• Data shown:

▼▼▼

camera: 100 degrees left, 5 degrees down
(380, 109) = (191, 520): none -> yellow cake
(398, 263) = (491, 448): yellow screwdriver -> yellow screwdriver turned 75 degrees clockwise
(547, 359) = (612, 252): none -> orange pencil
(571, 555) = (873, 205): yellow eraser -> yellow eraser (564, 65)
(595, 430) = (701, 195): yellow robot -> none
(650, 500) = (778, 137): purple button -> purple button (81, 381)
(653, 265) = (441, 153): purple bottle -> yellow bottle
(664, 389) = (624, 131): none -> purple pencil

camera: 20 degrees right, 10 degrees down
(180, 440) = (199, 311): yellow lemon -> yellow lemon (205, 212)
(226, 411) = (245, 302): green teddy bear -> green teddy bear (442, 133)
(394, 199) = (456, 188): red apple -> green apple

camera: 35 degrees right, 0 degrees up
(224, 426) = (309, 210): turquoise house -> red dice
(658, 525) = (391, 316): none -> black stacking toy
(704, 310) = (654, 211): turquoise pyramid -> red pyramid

▲▲▲

• Problem to work on:
Please quote nothing but the lines from the line with "(547, 359) = (612, 252): none" through the end of the data above, exactly as written, ends included.

• Exercise solution:
(547, 359) = (612, 252): none -> orange pencil
(571, 555) = (873, 205): yellow eraser -> yellow eraser (564, 65)
(595, 430) = (701, 195): yellow robot -> none
(650, 500) = (778, 137): purple button -> purple button (81, 381)
(653, 265) = (441, 153): purple bottle -> yellow bottle
(664, 389) = (624, 131): none -> purple pencil

camera: 20 degrees right, 10 degrees down
(180, 440) = (199, 311): yellow lemon -> yellow lemon (205, 212)
(226, 411) = (245, 302): green teddy bear -> green teddy bear (442, 133)
(394, 199) = (456, 188): red apple -> green apple

camera: 35 degrees right, 0 degrees up
(224, 426) = (309, 210): turquoise house -> red dice
(658, 525) = (391, 316): none -> black stacking toy
(704, 310) = (654, 211): turquoise pyramid -> red pyramid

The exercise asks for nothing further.